If pictures appear in the lines below, skip them and copy exactly the lines from the one containing "none -> black 1x3 tile [297,264,404,358]" through the one containing "none -> pink 2x2 round", and nothing else.

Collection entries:
_ _ _ _ _
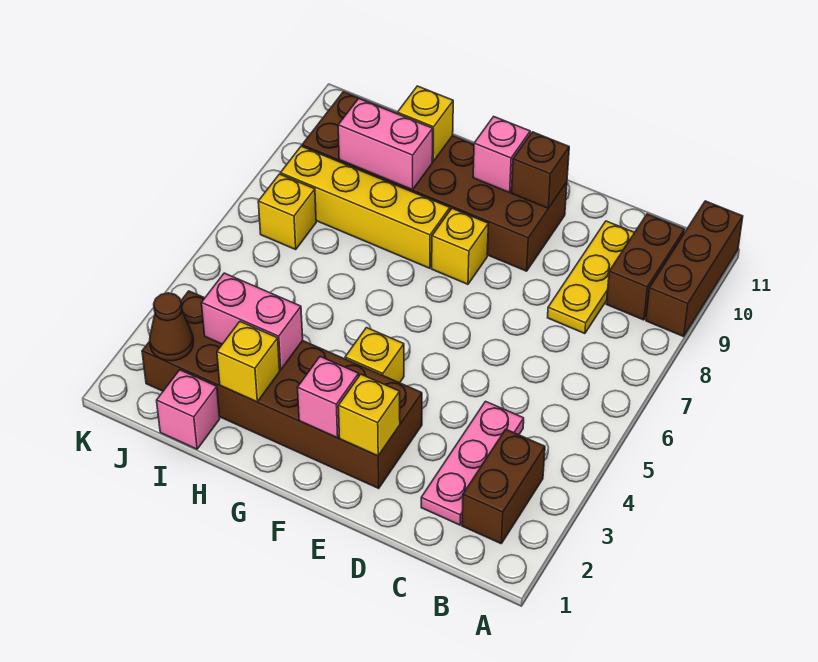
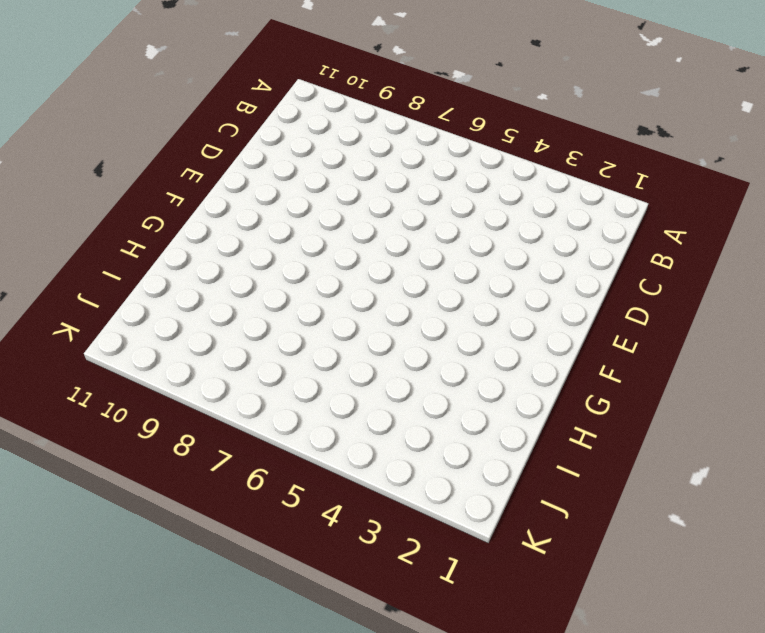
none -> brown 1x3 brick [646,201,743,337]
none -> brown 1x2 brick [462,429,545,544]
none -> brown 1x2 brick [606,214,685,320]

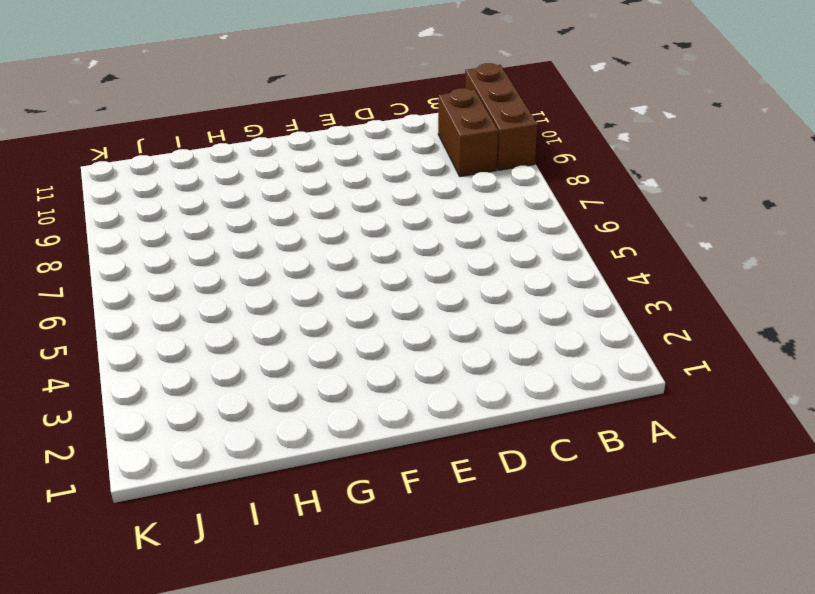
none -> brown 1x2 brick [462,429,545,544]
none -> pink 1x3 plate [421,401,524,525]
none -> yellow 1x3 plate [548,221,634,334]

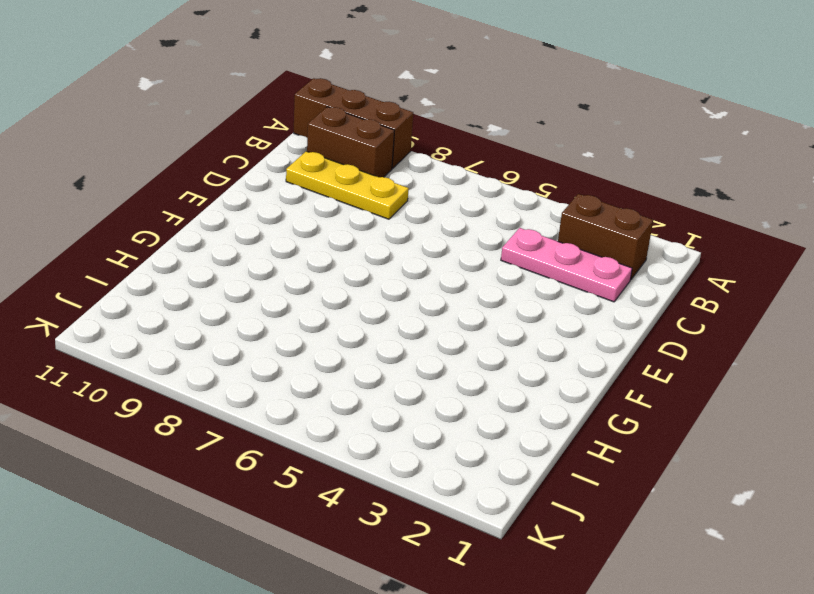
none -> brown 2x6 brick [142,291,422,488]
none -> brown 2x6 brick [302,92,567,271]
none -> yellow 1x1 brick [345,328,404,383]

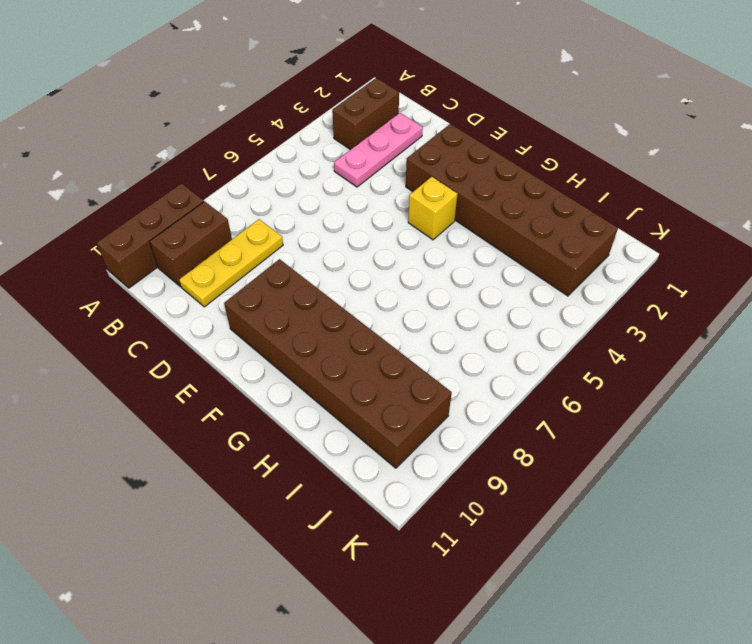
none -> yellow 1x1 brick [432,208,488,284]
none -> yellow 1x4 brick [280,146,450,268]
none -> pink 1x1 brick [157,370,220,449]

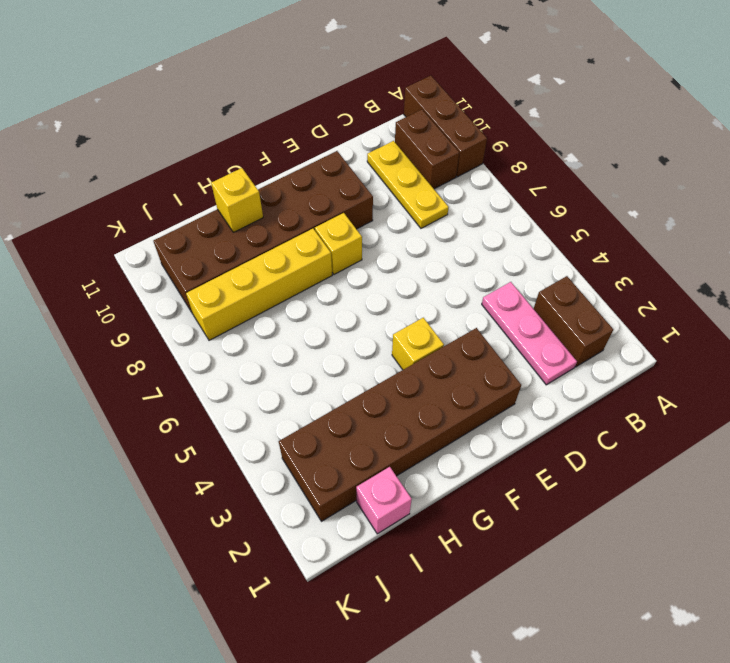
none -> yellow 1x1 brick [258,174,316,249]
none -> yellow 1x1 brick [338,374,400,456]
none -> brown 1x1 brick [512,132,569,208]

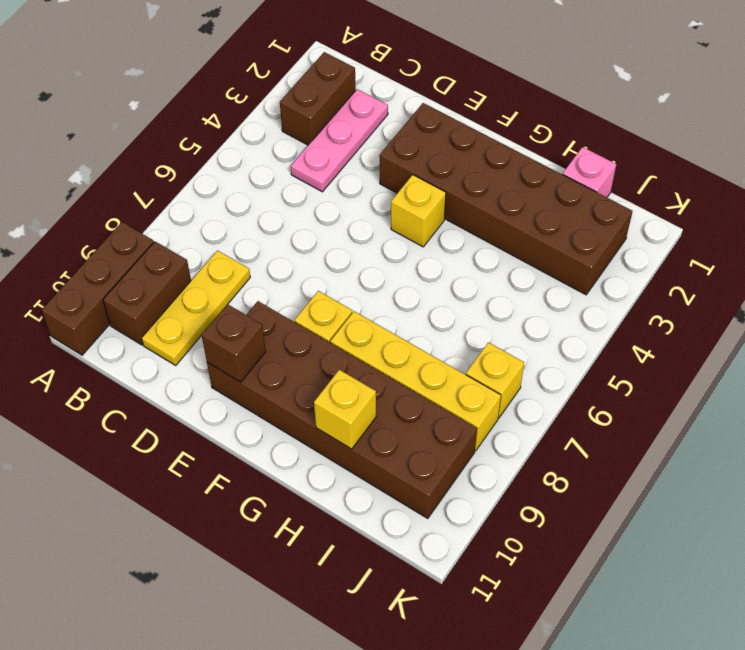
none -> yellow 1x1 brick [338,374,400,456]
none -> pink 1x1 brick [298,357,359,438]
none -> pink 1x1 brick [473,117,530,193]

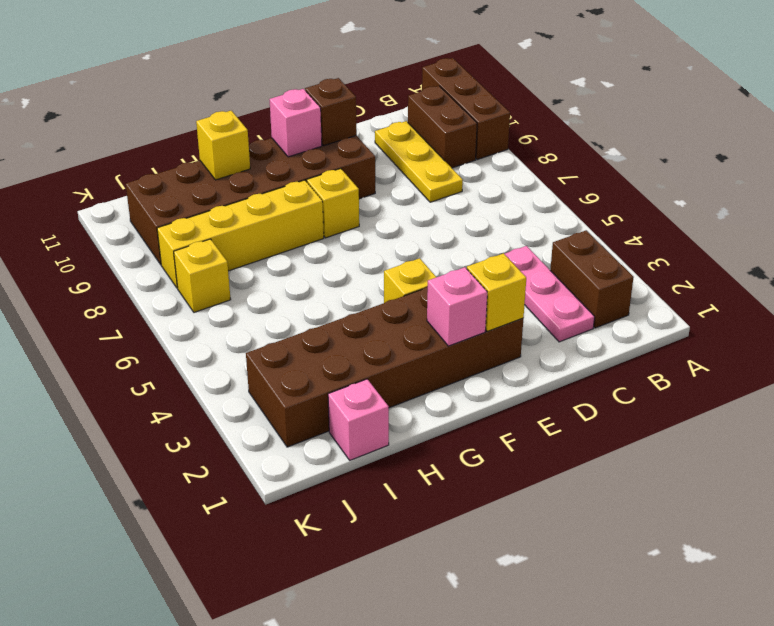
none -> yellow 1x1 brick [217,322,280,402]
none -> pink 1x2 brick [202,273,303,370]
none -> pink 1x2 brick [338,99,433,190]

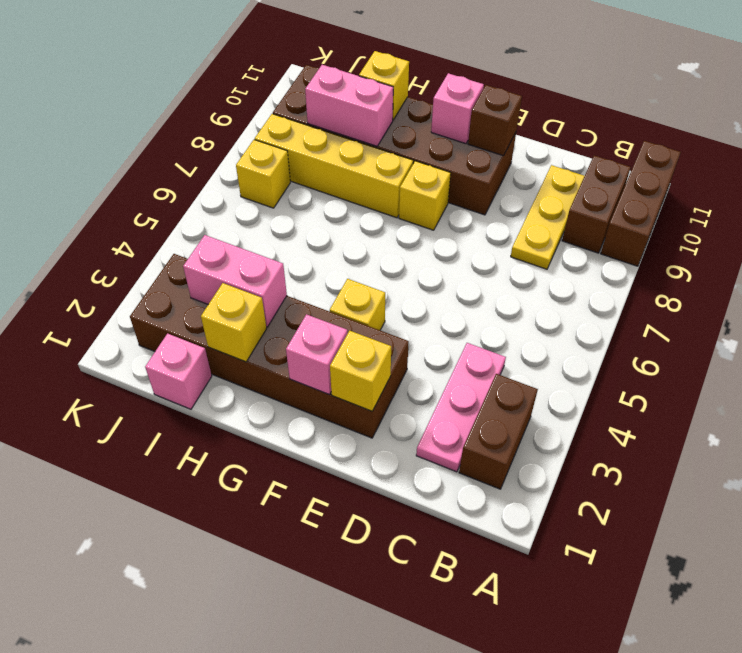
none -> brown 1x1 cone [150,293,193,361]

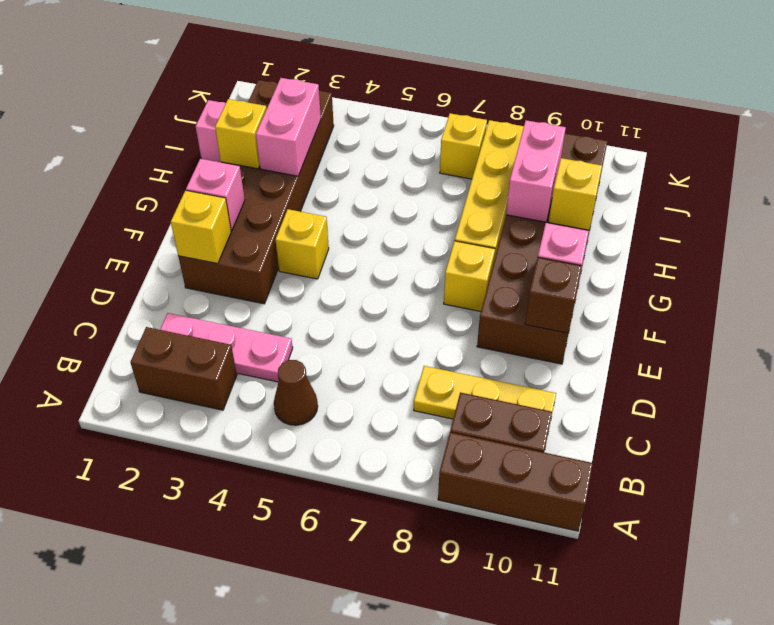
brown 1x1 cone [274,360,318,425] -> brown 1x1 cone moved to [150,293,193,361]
_ _ _ _ _
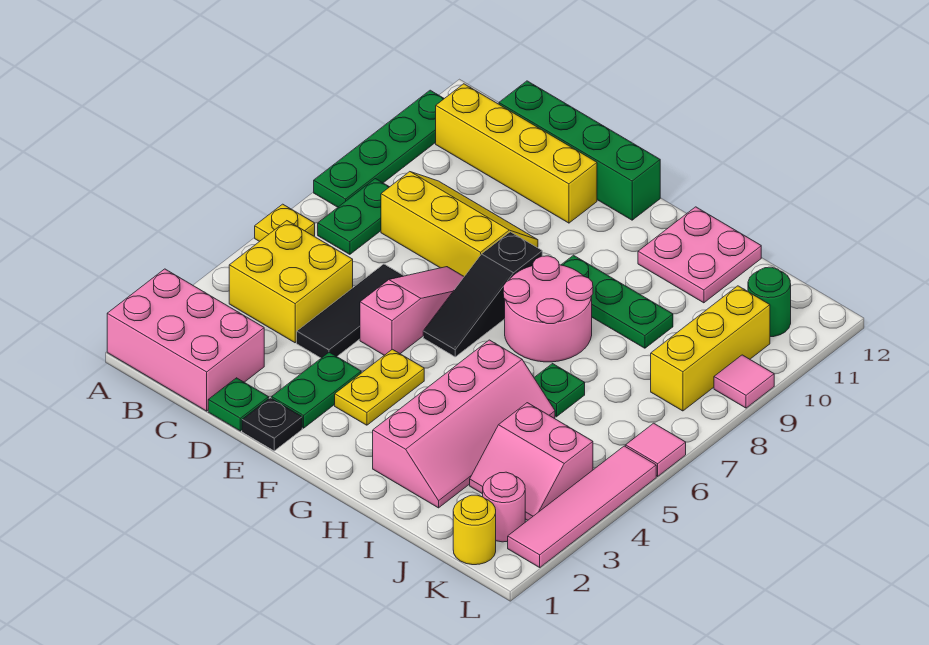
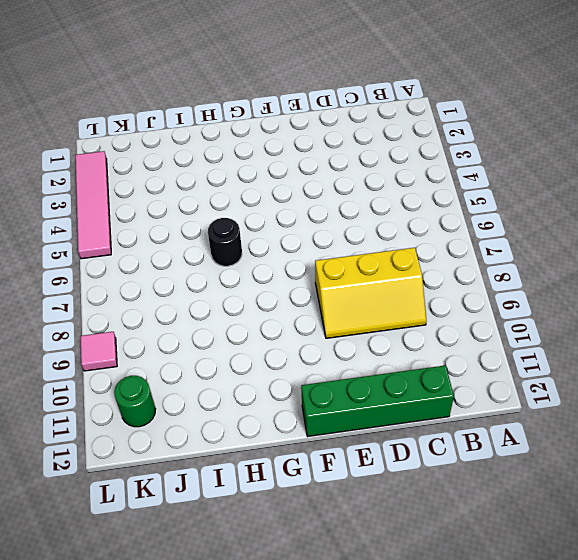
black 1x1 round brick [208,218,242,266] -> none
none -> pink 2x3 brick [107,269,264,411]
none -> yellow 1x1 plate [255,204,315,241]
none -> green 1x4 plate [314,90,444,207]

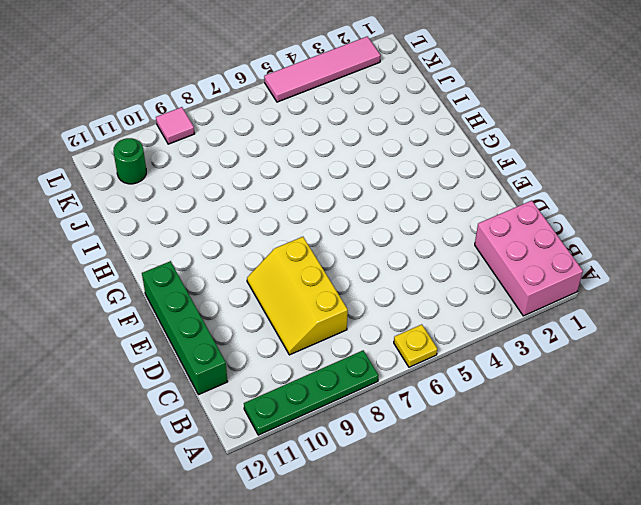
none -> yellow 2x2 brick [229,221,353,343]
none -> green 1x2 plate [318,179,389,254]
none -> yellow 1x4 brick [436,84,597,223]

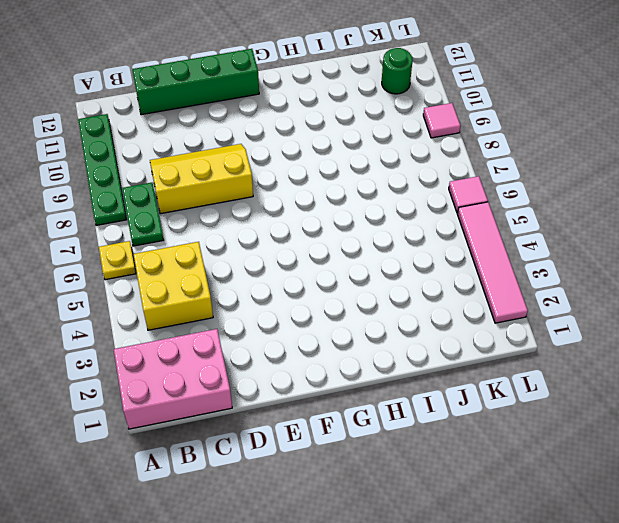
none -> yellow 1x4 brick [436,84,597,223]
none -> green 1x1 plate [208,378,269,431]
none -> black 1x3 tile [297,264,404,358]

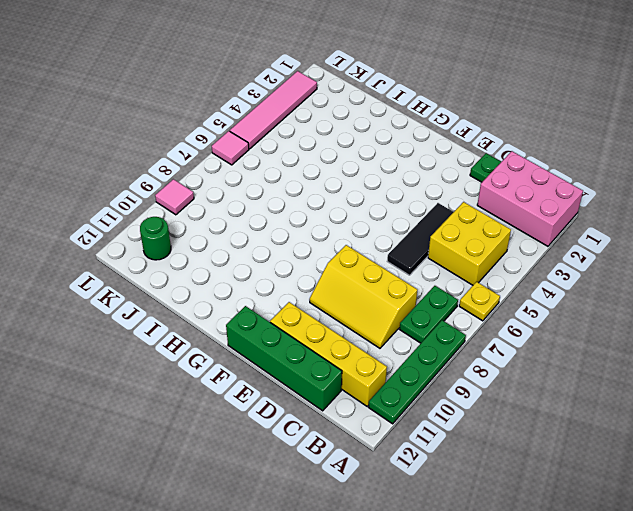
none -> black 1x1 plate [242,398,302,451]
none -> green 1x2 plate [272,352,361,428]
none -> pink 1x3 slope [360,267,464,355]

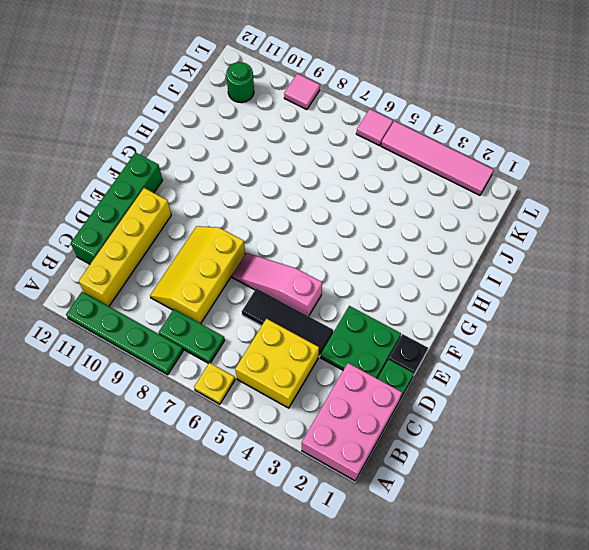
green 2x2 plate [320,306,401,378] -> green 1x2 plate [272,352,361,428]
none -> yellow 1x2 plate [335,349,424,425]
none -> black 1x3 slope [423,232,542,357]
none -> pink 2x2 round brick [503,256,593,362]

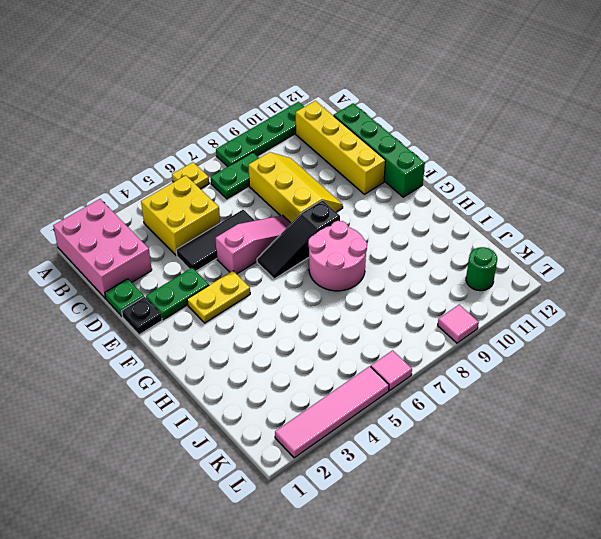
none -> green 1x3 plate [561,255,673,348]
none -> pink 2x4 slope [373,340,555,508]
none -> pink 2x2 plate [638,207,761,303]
_ _ _ _ _
__SOLUTION TO THE PROBLEM__:
none -> black 1x3 tile [297,264,404,358]

none -> black 1x1 plate [242,398,302,451]
none -> green 1x2 plate [272,352,361,428]
none -> pink 1x3 slope [360,267,464,355]

green 2x2 plate [320,306,401,378] -> green 1x2 plate [272,352,361,428]
none -> yellow 1x2 plate [335,349,424,425]
none -> black 1x3 slope [423,232,542,357]
none -> pink 2x2 round brick [503,256,593,362]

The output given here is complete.